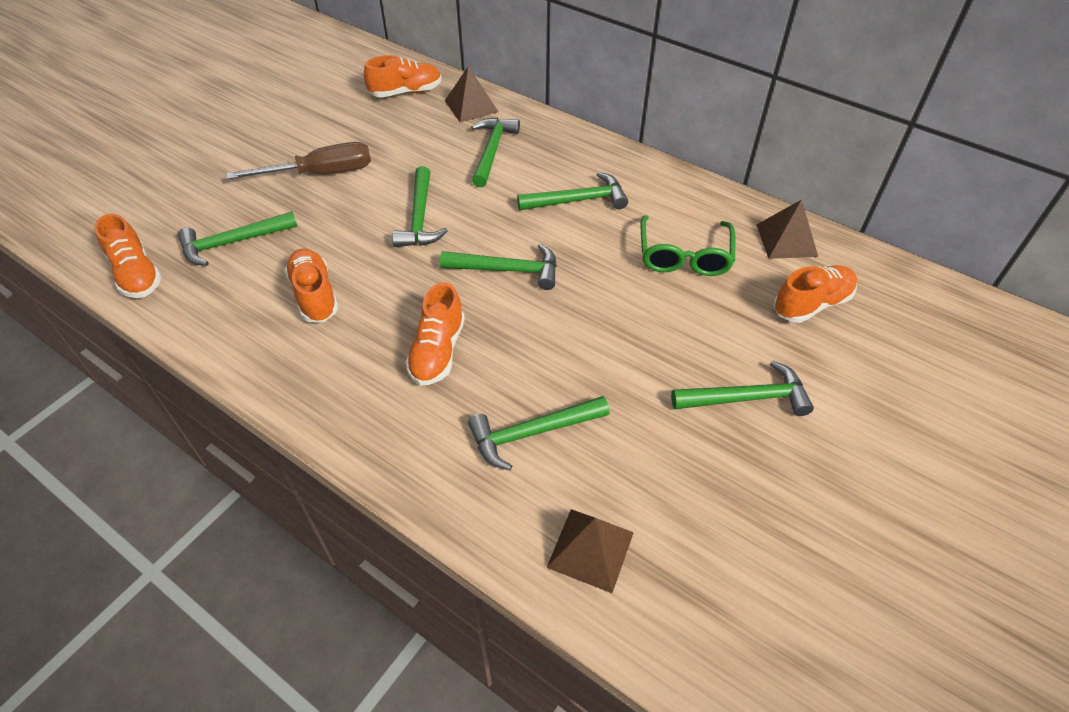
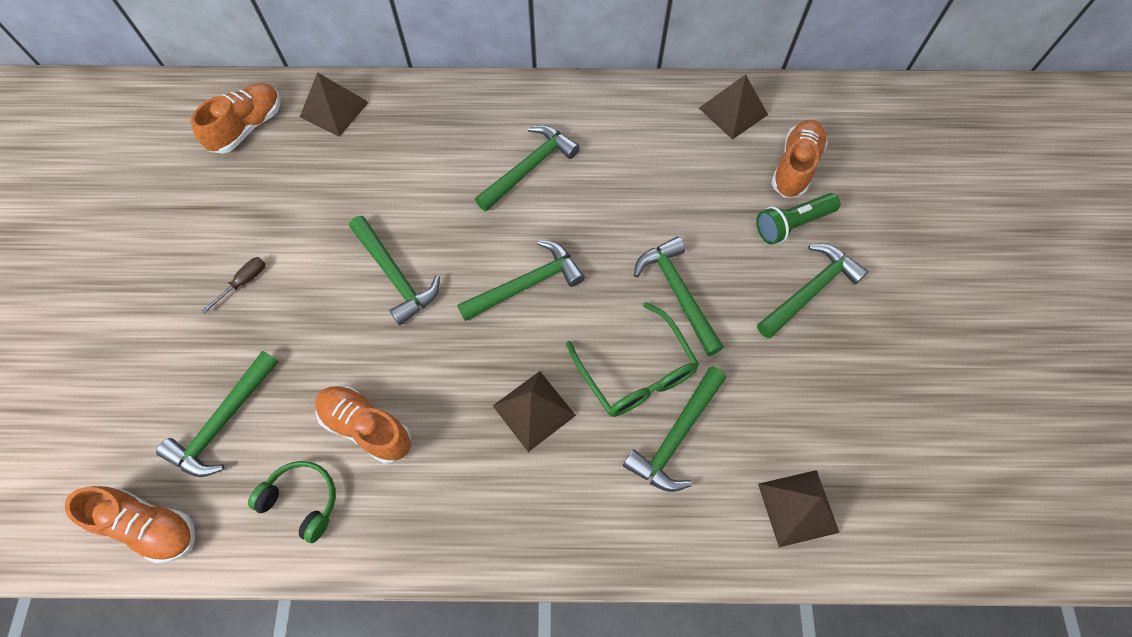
camera: 35 degrees left, 15 degrees up
brown screwdriver [226,142,371,179] -> brown screwdriver [202,257,265,314], size x0.44
orange shoe [406,283,465,386] -> brown pyramid [493,371,576,452]
green hammer [472,117,520,187] -> green hammer moved to [634,236,724,356]
green glasses [641,215,735,276] -> green glasses moved to [566,302,699,417]
none -> green headphones [248,461,336,543]
none -> green flashlight [756,193,841,245]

(WORK TO COMPLETE):
Without including any pictures, print each record exactly.

(RESULT OF THE TASK):
camera: 35 degrees left, 15 degrees up
brown screwdriver [226,142,371,179] -> brown screwdriver [202,257,265,314], size x0.44
orange shoe [406,283,465,386] -> brown pyramid [493,371,576,452]
green hammer [472,117,520,187] -> green hammer moved to [634,236,724,356]
green glasses [641,215,735,276] -> green glasses moved to [566,302,699,417]
none -> green headphones [248,461,336,543]
none -> green flashlight [756,193,841,245]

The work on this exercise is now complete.